## WHAT YOU SHOULD DO
What you return must match the entries exactly, except that the pictures are gone.

## DATASET EXTRACT
——————————

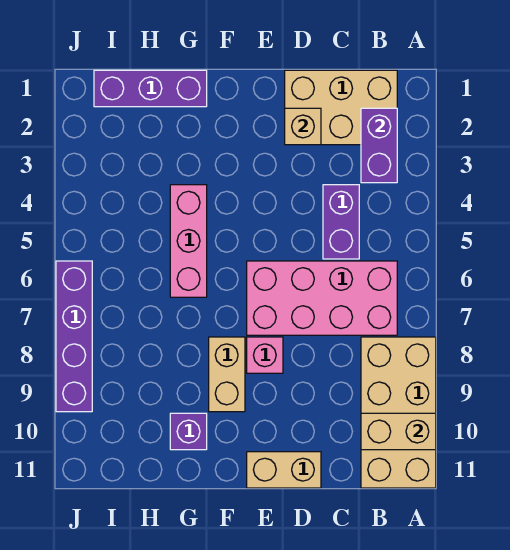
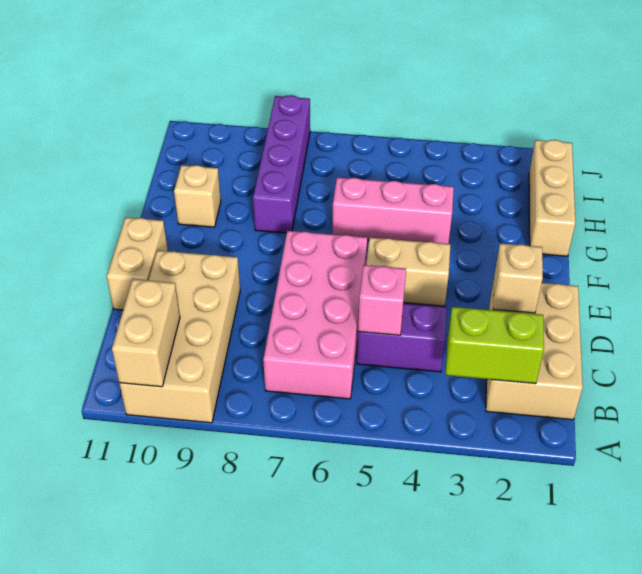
tan 2x4 brick [361,337,436,488] -> tan 2x4 brick turned to [119,250,240,423]
purple 1x2 brick [361,108,397,183] -> lime 1x2 brick [446,307,544,384]
pink 1x1 brick [247,337,283,373] -> pink 1x1 brick moved to [358,265,406,335]
tan 1x2 brick [209,337,245,412] -> tan 1x2 brick moved to [366,238,451,306]
purple 1x3 brick [94,70,207,107] -> tan 1x3 brick [529,140,575,256]
purple 1x1 brick [170,413,207,450] -> tan 1x1 brick [174,165,221,227]
purple 1x4 brick [56,261,92,412] -> purple 1x4 brick turned to [253,95,310,233]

——————————

## RESPONSE TO THE TASK
tan 2x4 brick [361,337,436,488] -> tan 2x4 brick turned to [119,250,240,423]
purple 1x2 brick [361,108,397,183] -> lime 1x2 brick [446,307,544,384]
pink 1x1 brick [247,337,283,373] -> pink 1x1 brick moved to [358,265,406,335]
tan 1x2 brick [209,337,245,412] -> tan 1x2 brick moved to [366,238,451,306]
purple 1x3 brick [94,70,207,107] -> tan 1x3 brick [529,140,575,256]
purple 1x1 brick [170,413,207,450] -> tan 1x1 brick [174,165,221,227]
purple 1x4 brick [56,261,92,412] -> purple 1x4 brick turned to [253,95,310,233]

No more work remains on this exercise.